Supplied data:
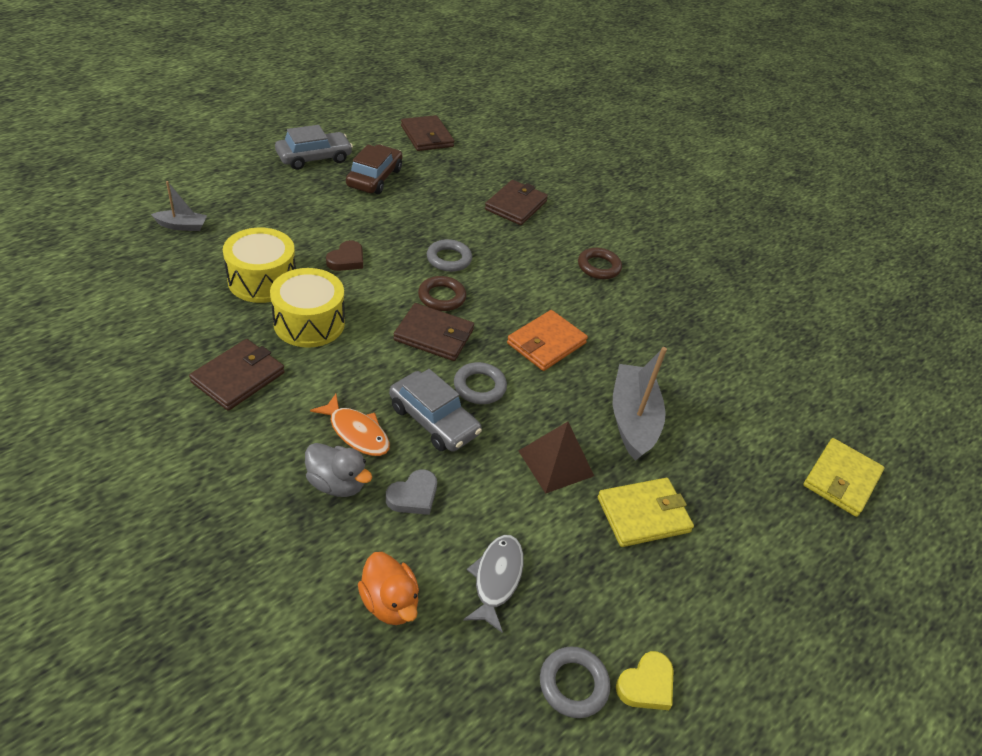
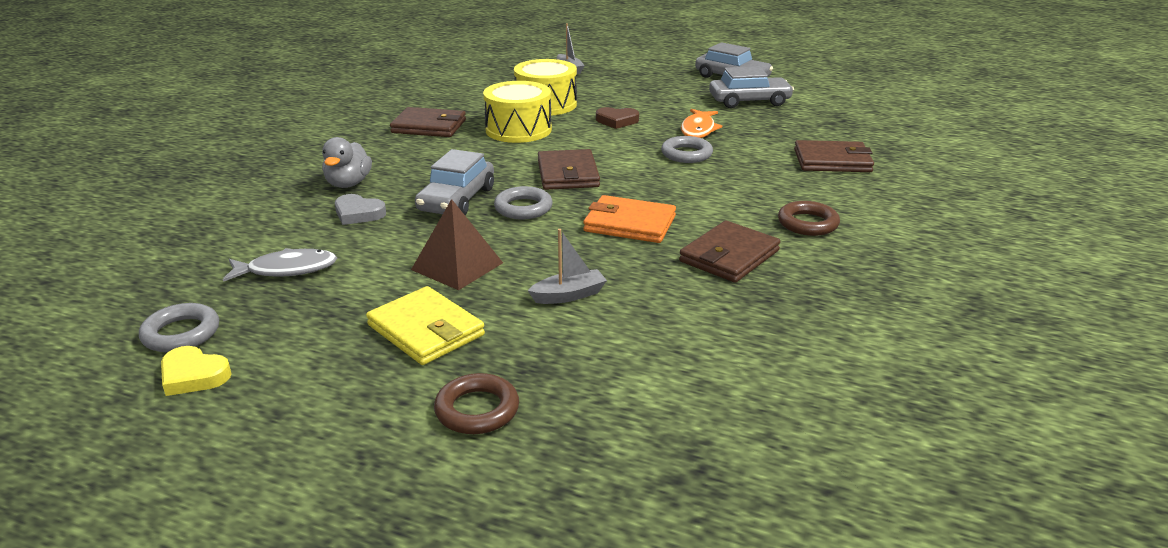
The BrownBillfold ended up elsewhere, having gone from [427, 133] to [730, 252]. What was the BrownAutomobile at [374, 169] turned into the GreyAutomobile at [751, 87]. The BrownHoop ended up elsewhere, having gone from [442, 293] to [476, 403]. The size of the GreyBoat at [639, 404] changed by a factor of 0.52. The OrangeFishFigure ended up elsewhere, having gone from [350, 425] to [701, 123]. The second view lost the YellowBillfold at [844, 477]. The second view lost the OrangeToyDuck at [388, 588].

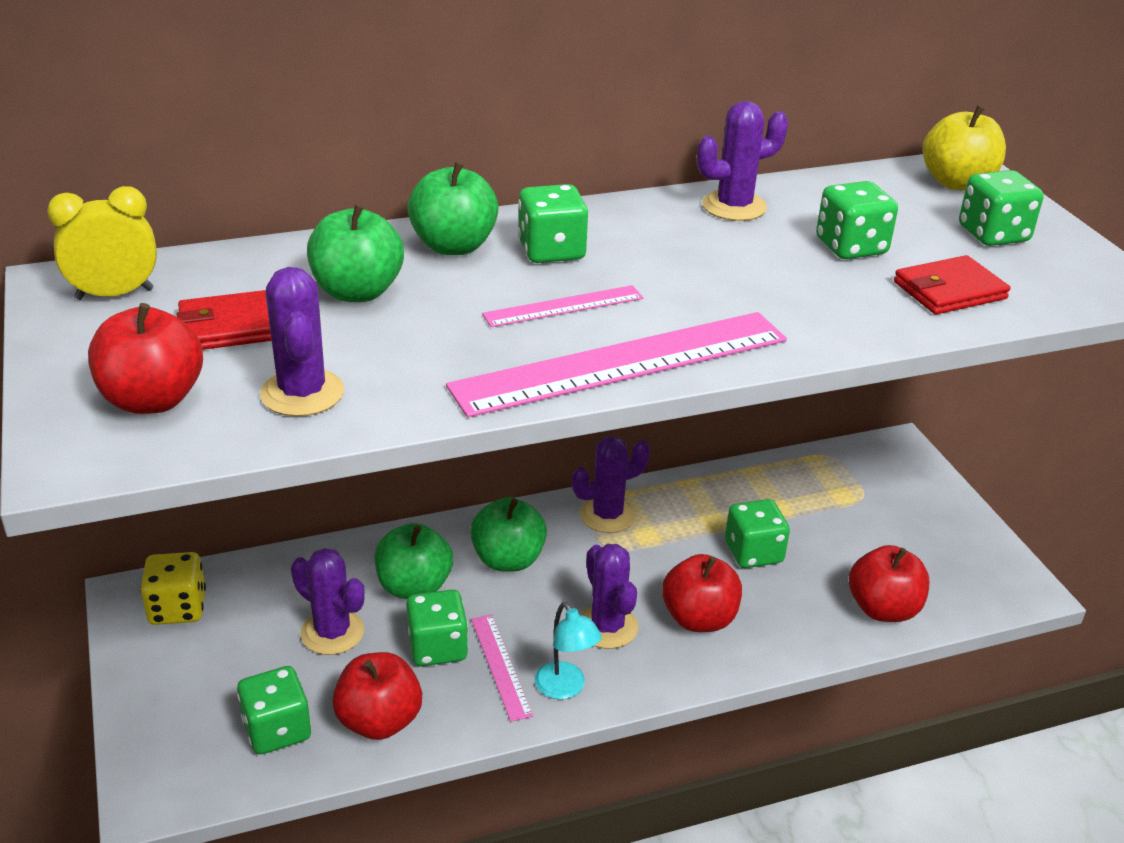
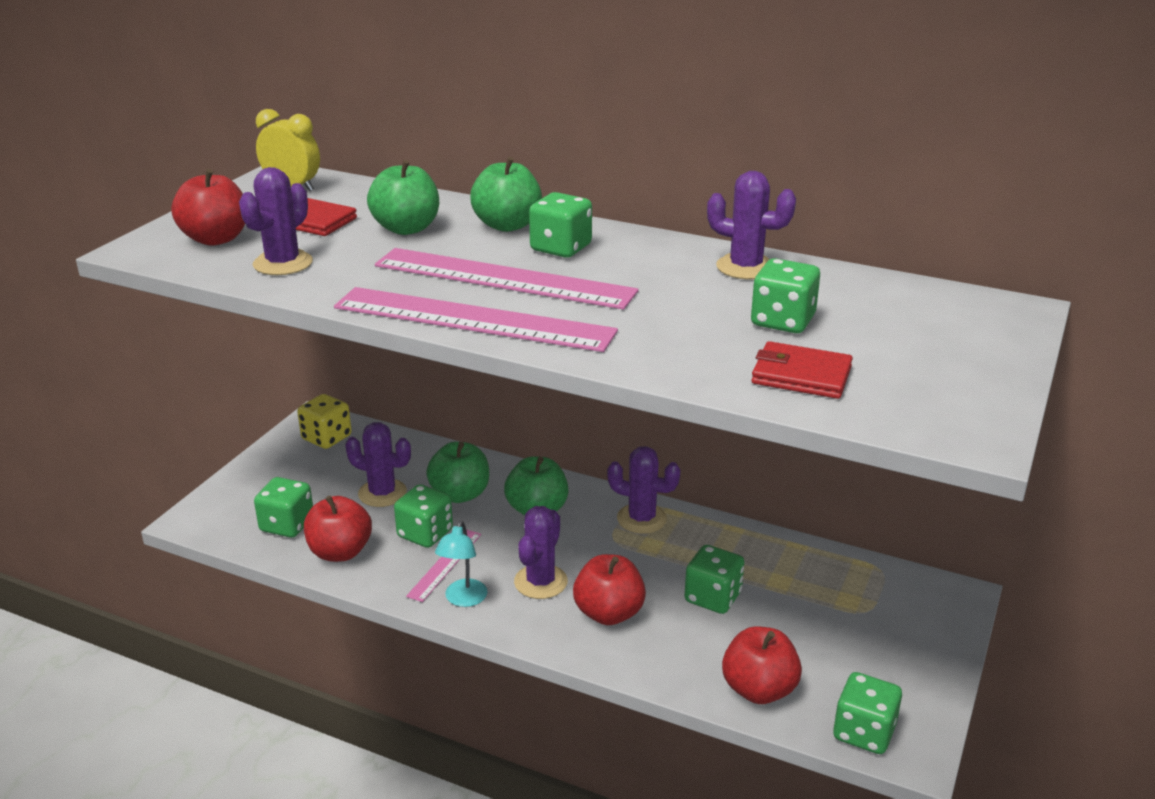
The second view lost the YellowApple at [964, 148]. The LeafGreenDice ended up elsewhere, having gone from [1001, 208] to [867, 713]. The size of the RosePinkStraightedge at [562, 306] changed by a factor of 2.03. The RoyalPurpleCactus at [328, 601] ended up facing another way, 60 degrees counterclockwise from before.

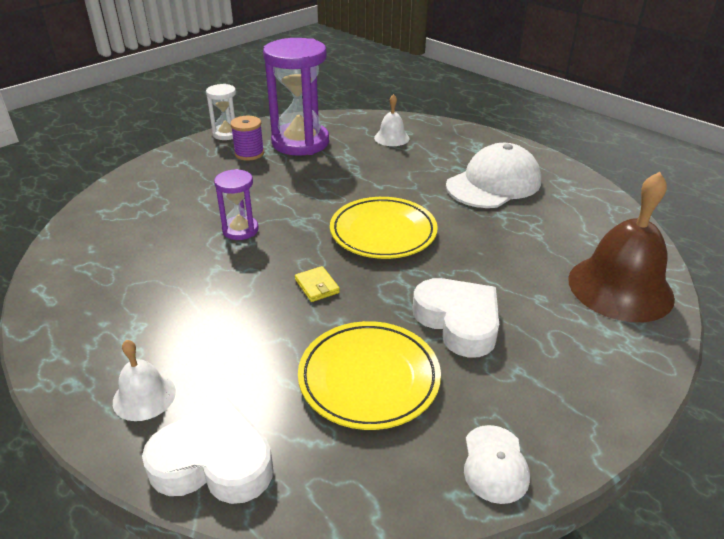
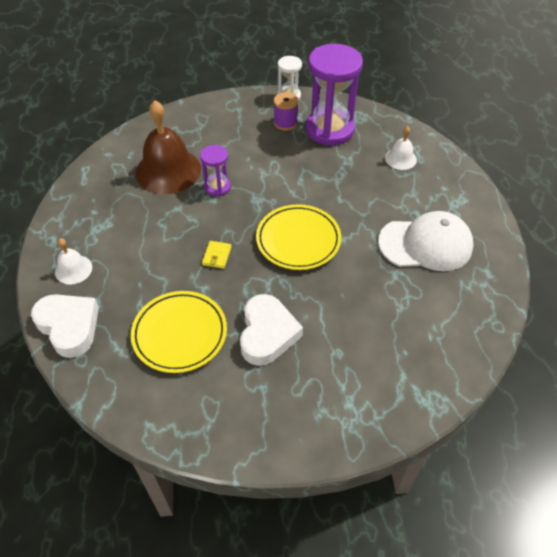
The BrownBell ended up elsewhere, having gone from [621, 247] to [168, 147]. The second view lost the WhitePeakedCap at [497, 464].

Task directions: Output the listing above in full and exactly, with pictures excluded.

Response area:
The BrownBillfold ended up elsewhere, having gone from [427, 133] to [730, 252]. What was the BrownAutomobile at [374, 169] turned into the GreyAutomobile at [751, 87]. The BrownHoop ended up elsewhere, having gone from [442, 293] to [476, 403]. The size of the GreyBoat at [639, 404] changed by a factor of 0.52. The OrangeFishFigure ended up elsewhere, having gone from [350, 425] to [701, 123]. The second view lost the YellowBillfold at [844, 477]. The second view lost the OrangeToyDuck at [388, 588].

The second view lost the YellowApple at [964, 148]. The LeafGreenDice ended up elsewhere, having gone from [1001, 208] to [867, 713]. The size of the RosePinkStraightedge at [562, 306] changed by a factor of 2.03. The RoyalPurpleCactus at [328, 601] ended up facing another way, 60 degrees counterclockwise from before.

The BrownBell ended up elsewhere, having gone from [621, 247] to [168, 147]. The second view lost the WhitePeakedCap at [497, 464].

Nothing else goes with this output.